- [WHAT IS REQUIRED]: Exclude the pictures, then quote exactly the lines from the one holding "(427, 387) = (296, 395): brown" through the last line of the records.

# # # # # # #

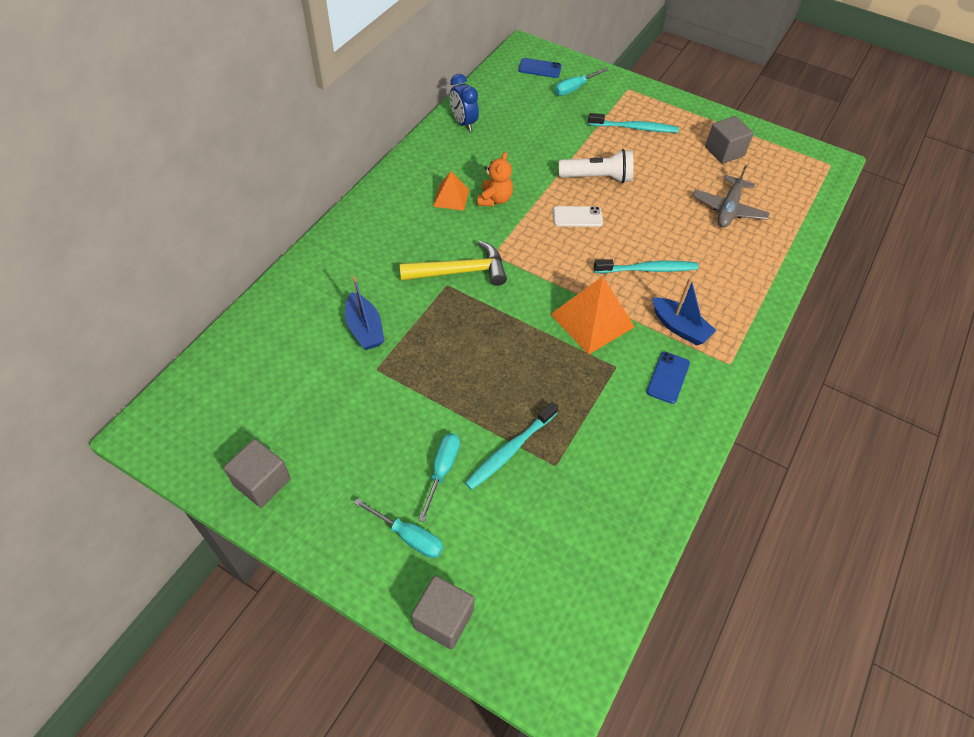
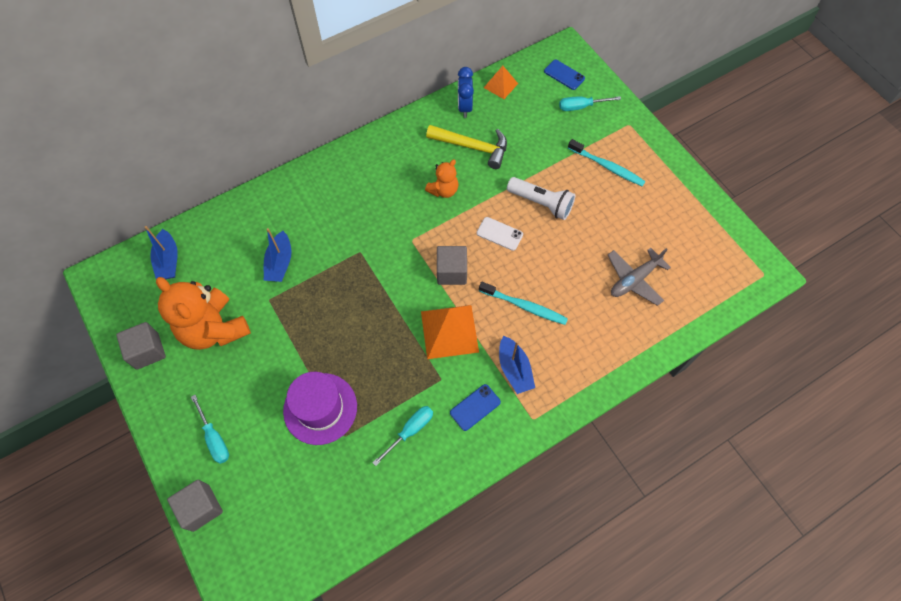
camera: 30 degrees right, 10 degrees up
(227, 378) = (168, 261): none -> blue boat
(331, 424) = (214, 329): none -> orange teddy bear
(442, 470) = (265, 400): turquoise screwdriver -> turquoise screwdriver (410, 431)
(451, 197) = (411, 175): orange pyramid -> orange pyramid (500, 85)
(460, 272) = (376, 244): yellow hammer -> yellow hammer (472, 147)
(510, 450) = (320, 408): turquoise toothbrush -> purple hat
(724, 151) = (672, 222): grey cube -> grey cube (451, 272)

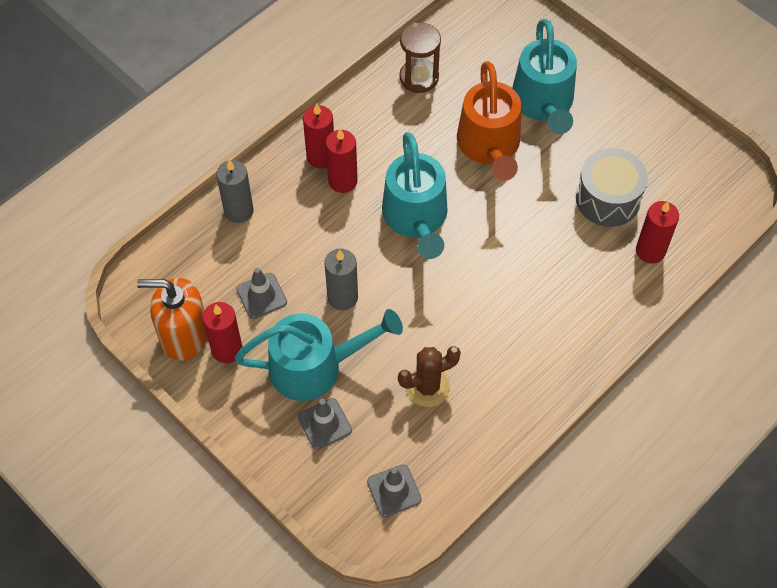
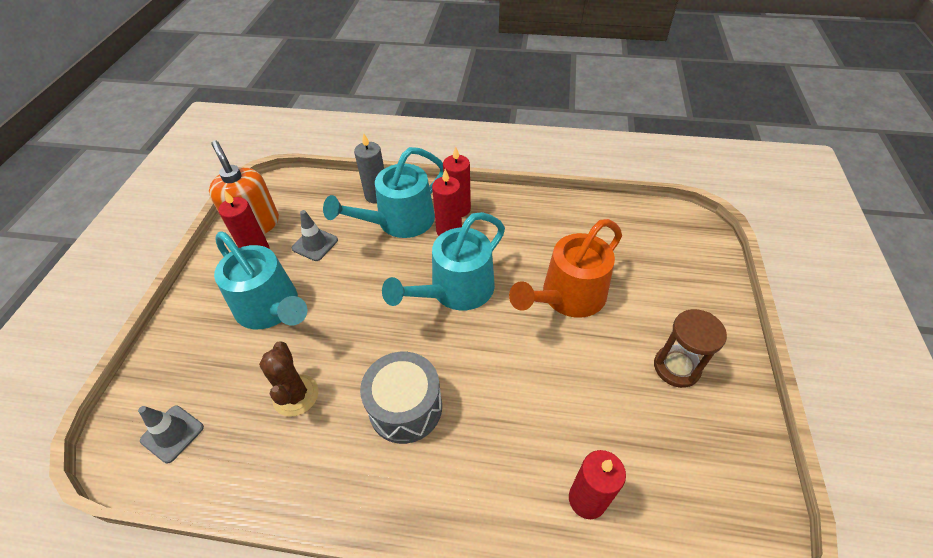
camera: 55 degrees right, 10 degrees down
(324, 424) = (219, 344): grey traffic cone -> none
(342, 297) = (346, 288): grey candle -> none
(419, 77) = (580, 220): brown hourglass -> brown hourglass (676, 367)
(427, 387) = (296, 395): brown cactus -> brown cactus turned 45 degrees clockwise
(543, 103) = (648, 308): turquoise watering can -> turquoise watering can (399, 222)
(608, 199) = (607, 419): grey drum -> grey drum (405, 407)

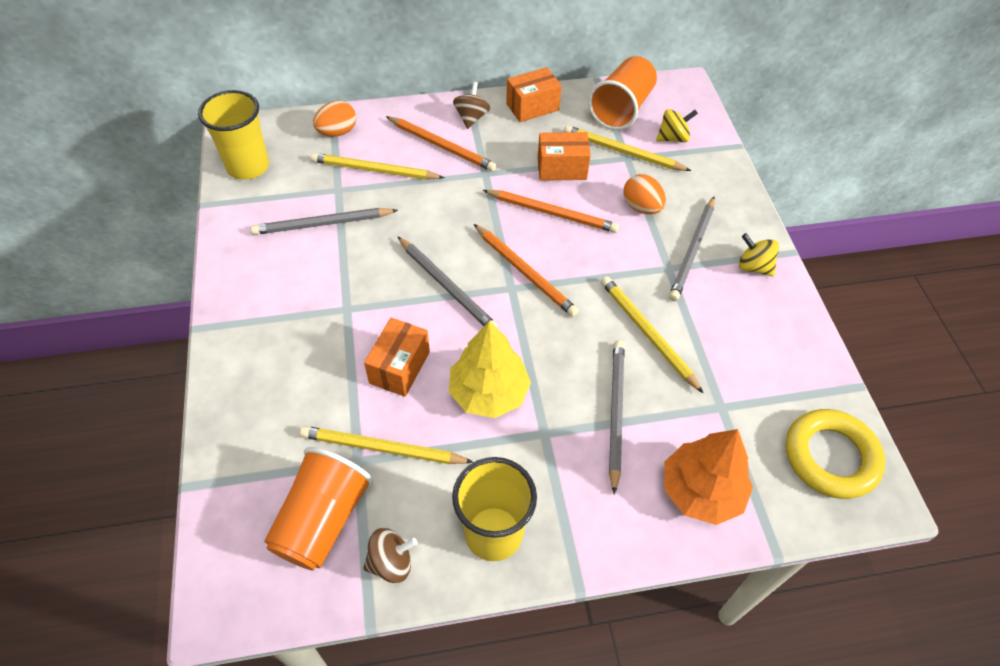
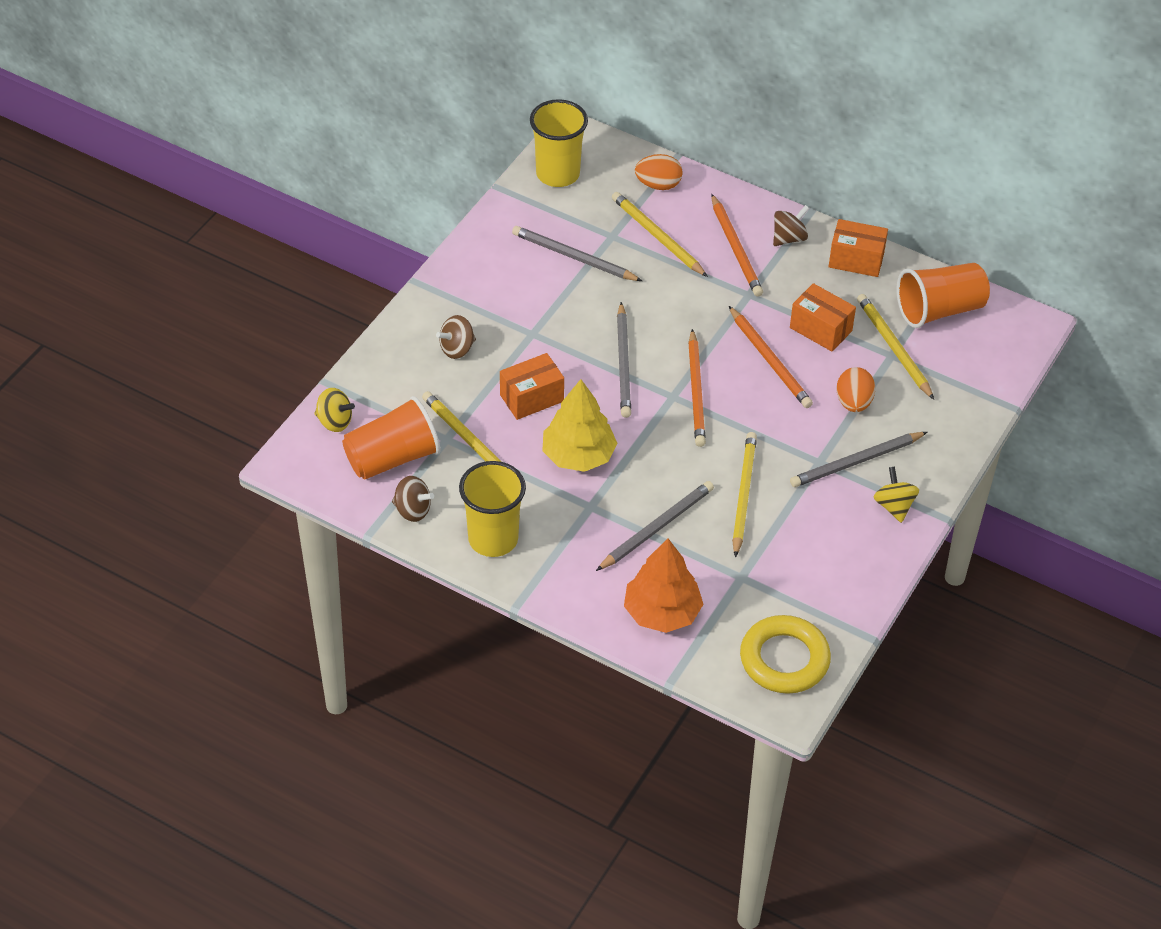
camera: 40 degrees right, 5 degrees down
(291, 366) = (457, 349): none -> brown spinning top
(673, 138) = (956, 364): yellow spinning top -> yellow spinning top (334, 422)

# # # # # # #

- [SOLUTION FOR THIS PROBLEM]:
(427, 387) = (296, 395): brown cactus -> brown cactus turned 45 degrees clockwise
(543, 103) = (648, 308): turquoise watering can -> turquoise watering can (399, 222)
(608, 199) = (607, 419): grey drum -> grey drum (405, 407)

camera: 40 degrees right, 5 degrees down
(291, 366) = (457, 349): none -> brown spinning top
(673, 138) = (956, 364): yellow spinning top -> yellow spinning top (334, 422)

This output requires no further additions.